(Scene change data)
+++

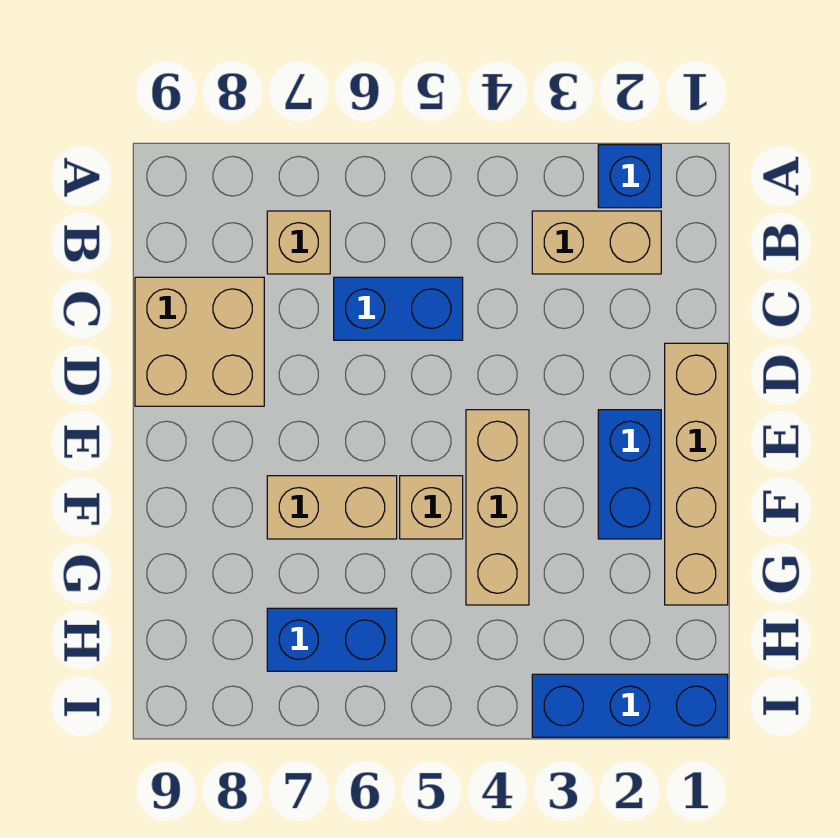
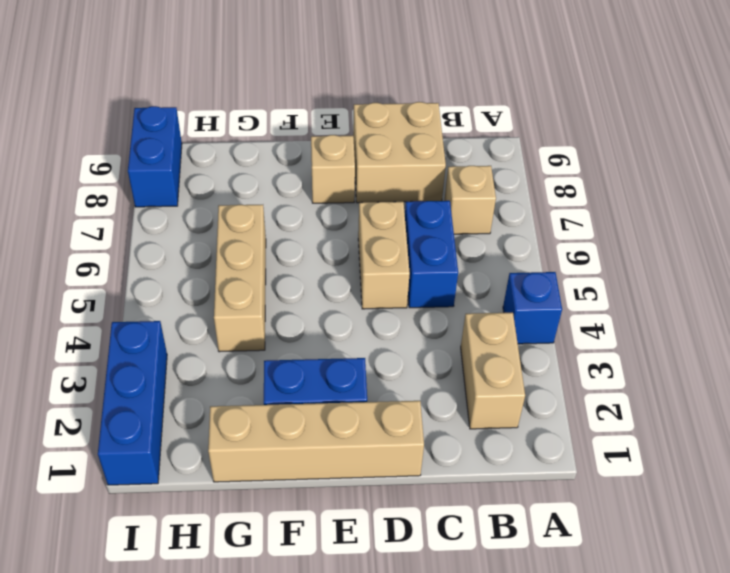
blue brick A2 level 1 -> blue brick A4 level 1
tan brick E4:G4 level 1 -> tan brick G4:G6 level 1
tan brick F5 level 1 -> tan brick E8 level 1
tan brick F6:F7 level 1 -> tan brick D5:D6 level 1
blue brick H6:H7 level 1 -> blue brick I8:I9 level 1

+++

WHAT YOU WILL DO
Take every line from the records that holds "blue" and copy it down.

EXPECTED ANSWER
blue brick A2 level 1 -> blue brick A4 level 1
blue brick H6:H7 level 1 -> blue brick I8:I9 level 1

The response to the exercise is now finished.